■ Exercise goal
The word to look for is "grey". Report every line of the entries below that has it.

■ The data
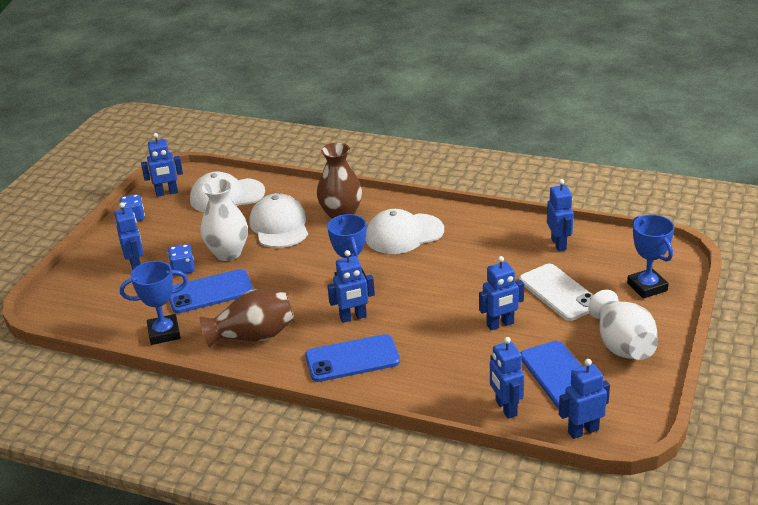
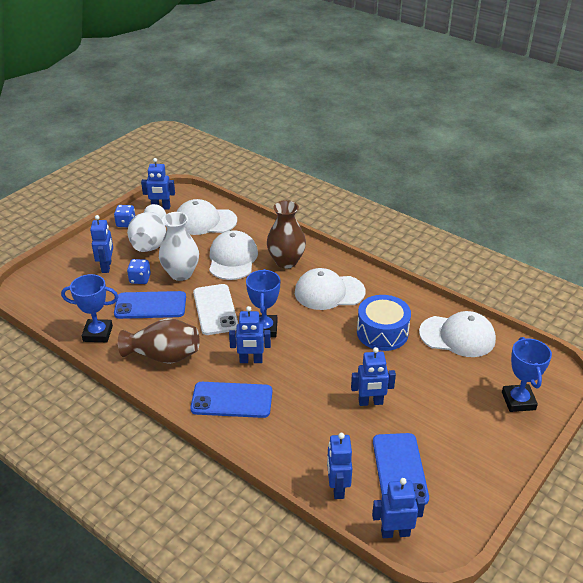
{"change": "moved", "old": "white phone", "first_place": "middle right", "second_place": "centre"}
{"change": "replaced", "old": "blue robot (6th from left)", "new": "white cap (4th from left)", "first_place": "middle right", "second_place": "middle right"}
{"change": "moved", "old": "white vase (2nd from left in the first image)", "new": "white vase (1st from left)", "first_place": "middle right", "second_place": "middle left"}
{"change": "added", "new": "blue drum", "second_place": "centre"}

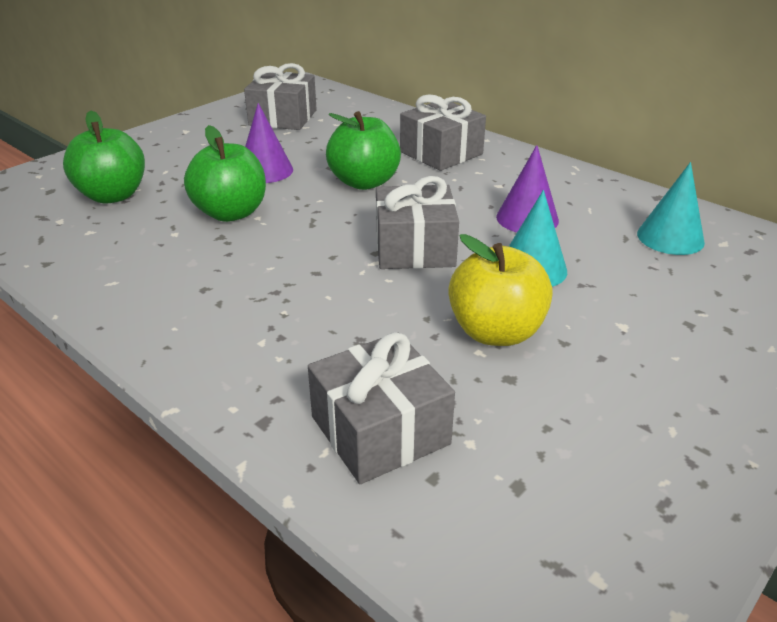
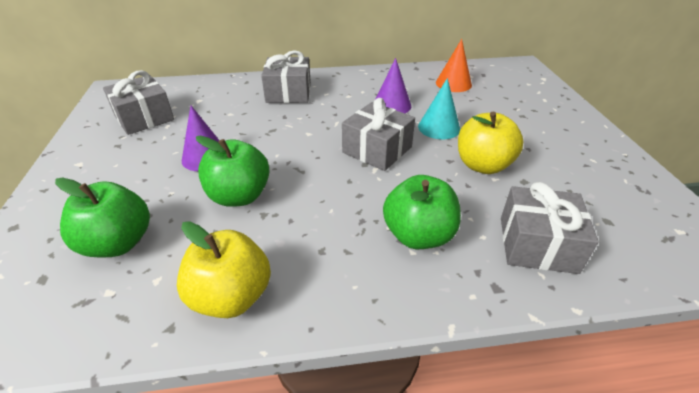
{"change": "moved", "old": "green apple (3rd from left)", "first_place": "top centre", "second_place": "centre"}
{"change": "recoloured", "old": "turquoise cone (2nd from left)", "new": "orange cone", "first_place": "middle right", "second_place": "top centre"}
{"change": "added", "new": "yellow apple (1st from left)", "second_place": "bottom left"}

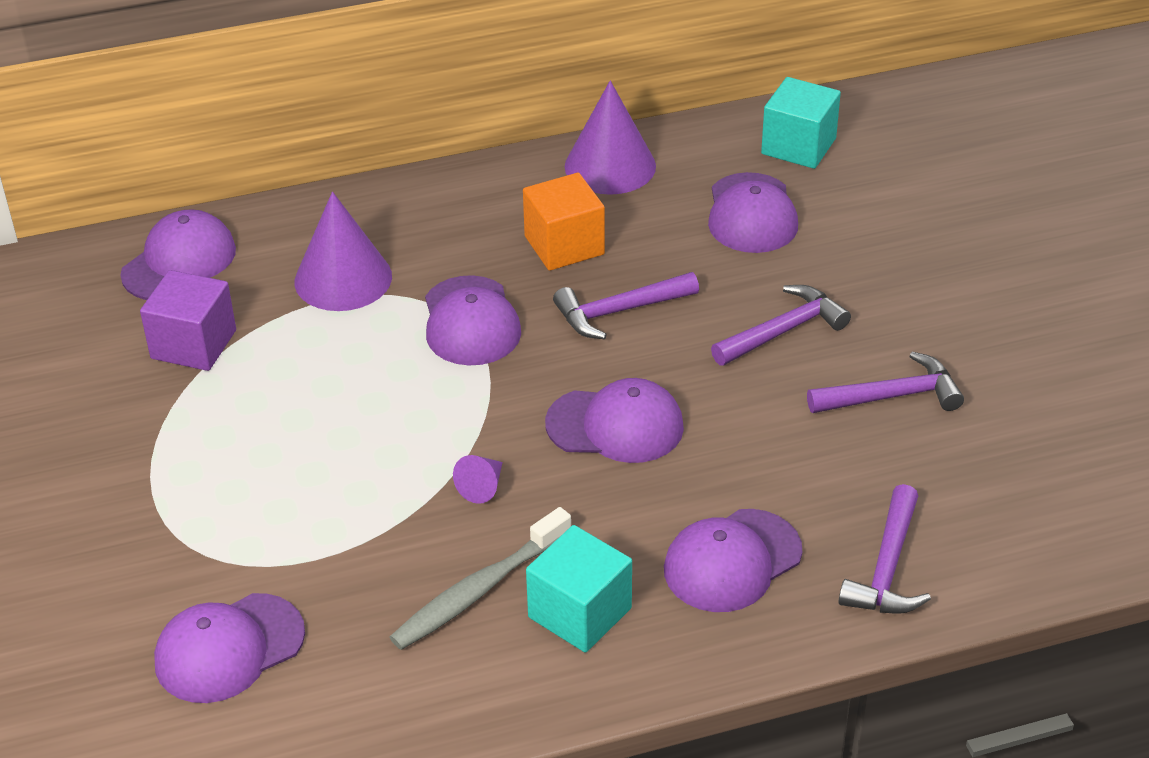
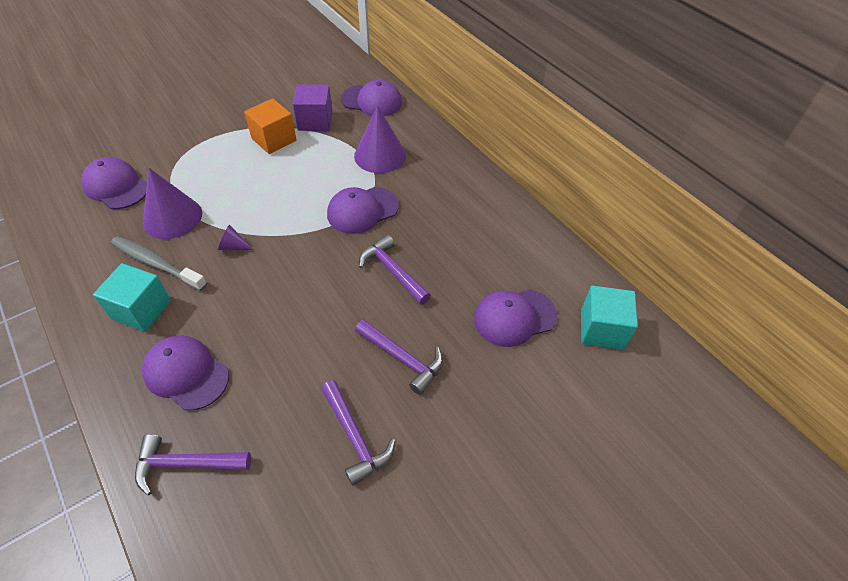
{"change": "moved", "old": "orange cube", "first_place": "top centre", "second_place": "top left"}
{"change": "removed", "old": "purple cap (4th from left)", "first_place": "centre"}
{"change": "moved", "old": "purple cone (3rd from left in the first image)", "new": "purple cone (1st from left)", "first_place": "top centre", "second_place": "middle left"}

==

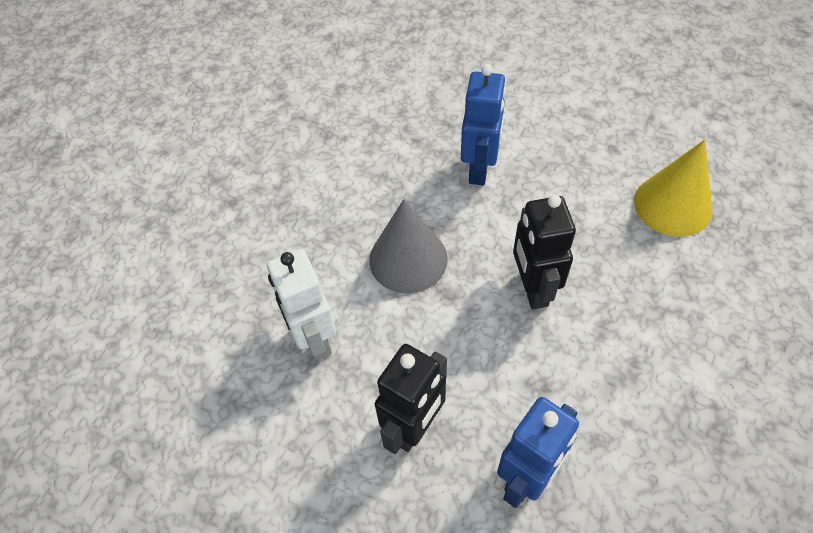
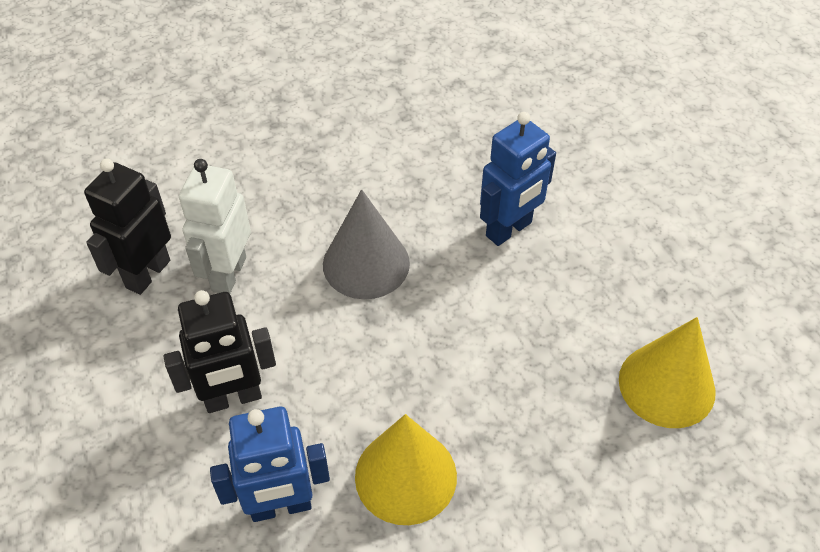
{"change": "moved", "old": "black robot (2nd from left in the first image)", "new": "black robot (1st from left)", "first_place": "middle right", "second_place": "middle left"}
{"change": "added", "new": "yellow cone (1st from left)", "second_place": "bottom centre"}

---

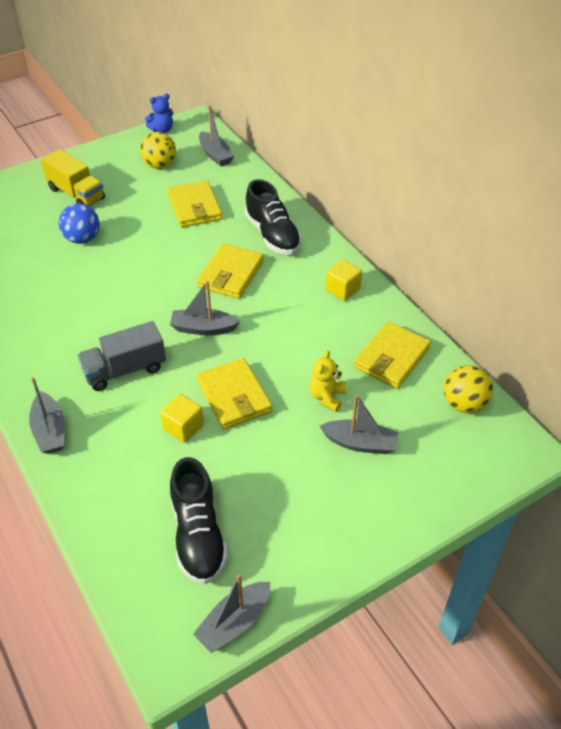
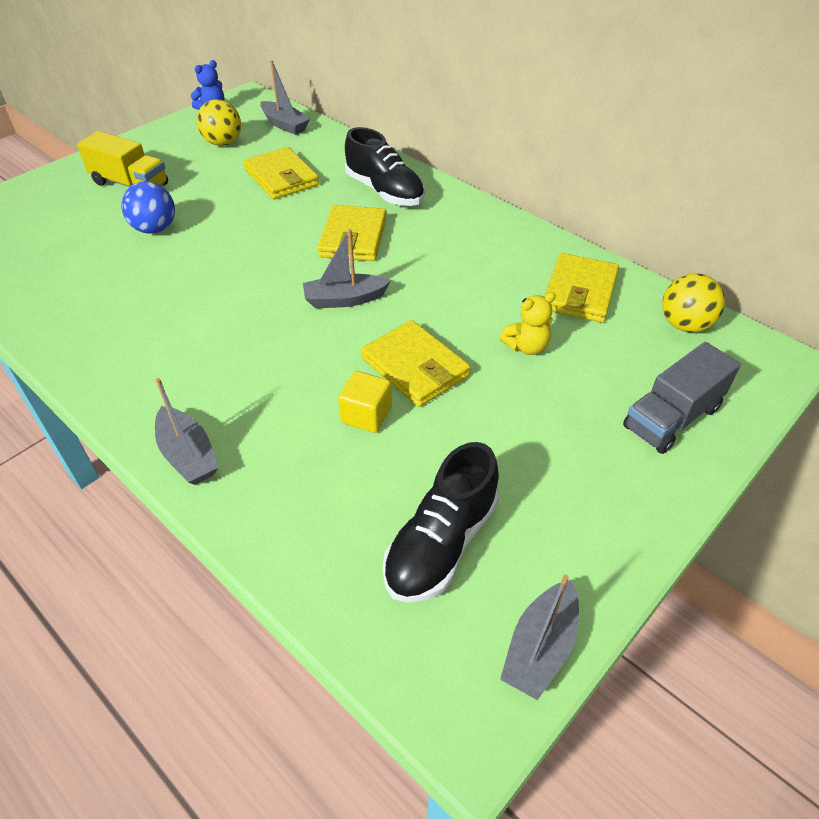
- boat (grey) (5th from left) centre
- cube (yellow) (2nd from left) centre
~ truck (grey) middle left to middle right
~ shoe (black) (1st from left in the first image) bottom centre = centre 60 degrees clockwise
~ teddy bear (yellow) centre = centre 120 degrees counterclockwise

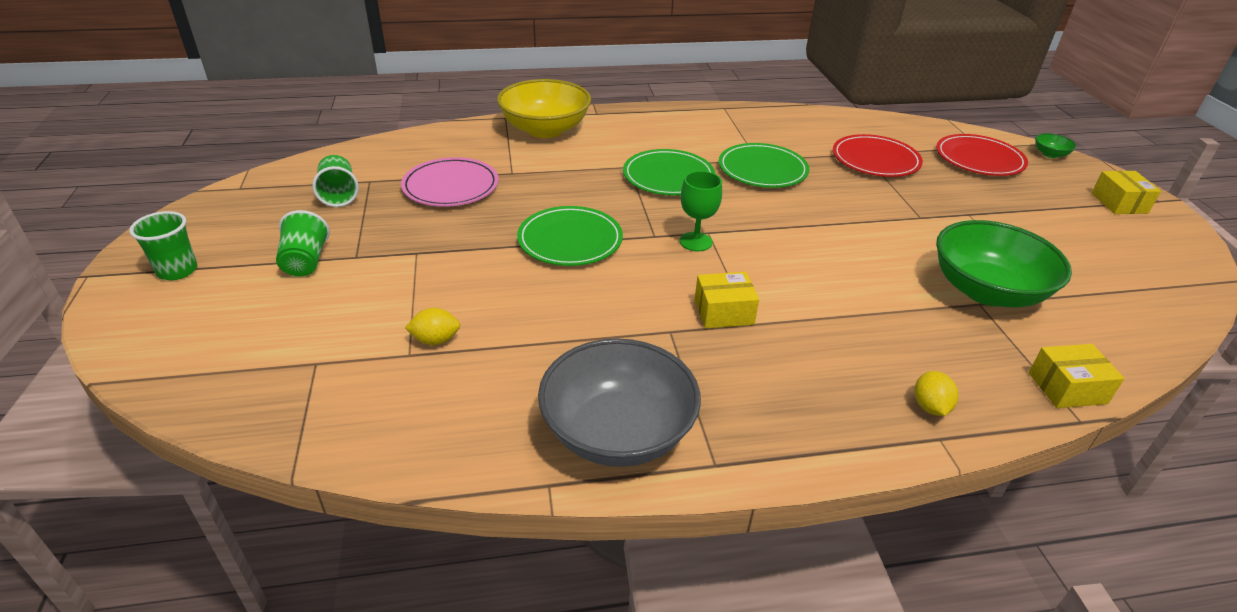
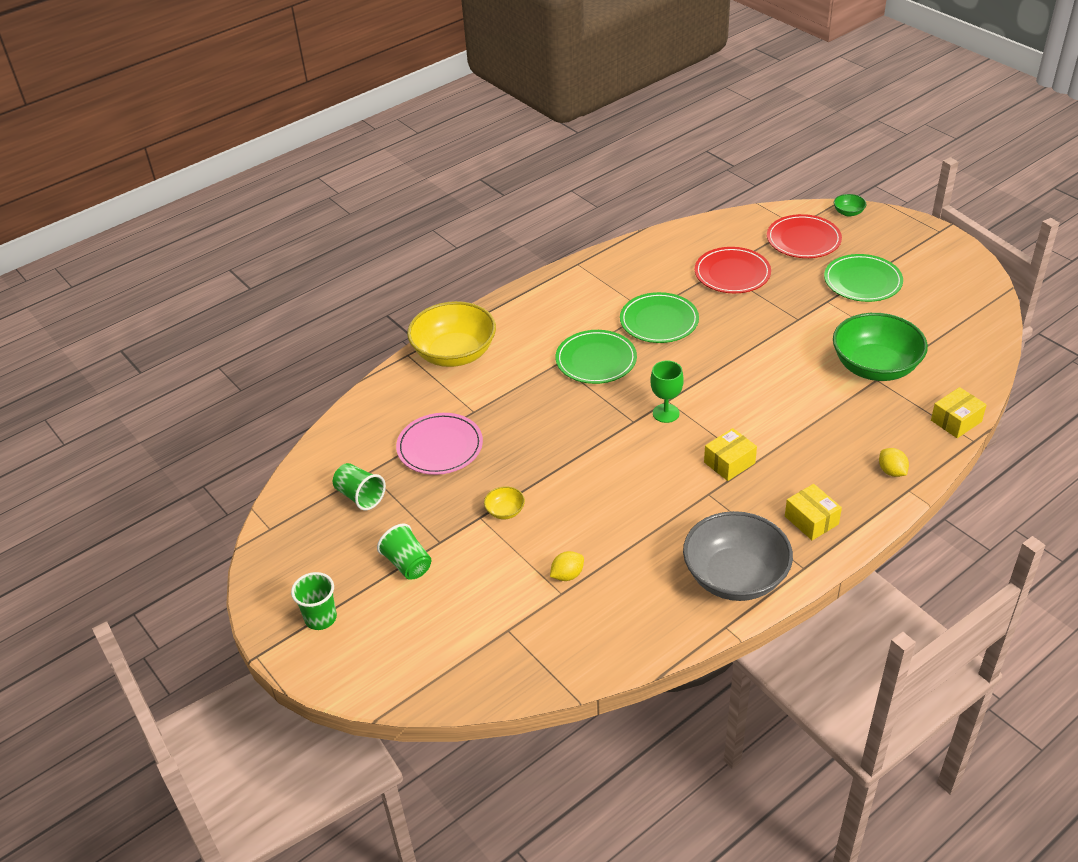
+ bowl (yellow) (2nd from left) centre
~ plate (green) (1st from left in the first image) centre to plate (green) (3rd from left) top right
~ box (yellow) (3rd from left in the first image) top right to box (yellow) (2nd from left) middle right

■ Expected answer
- boat (grey) (5th from left) centre
~ truck (grey) middle left to middle right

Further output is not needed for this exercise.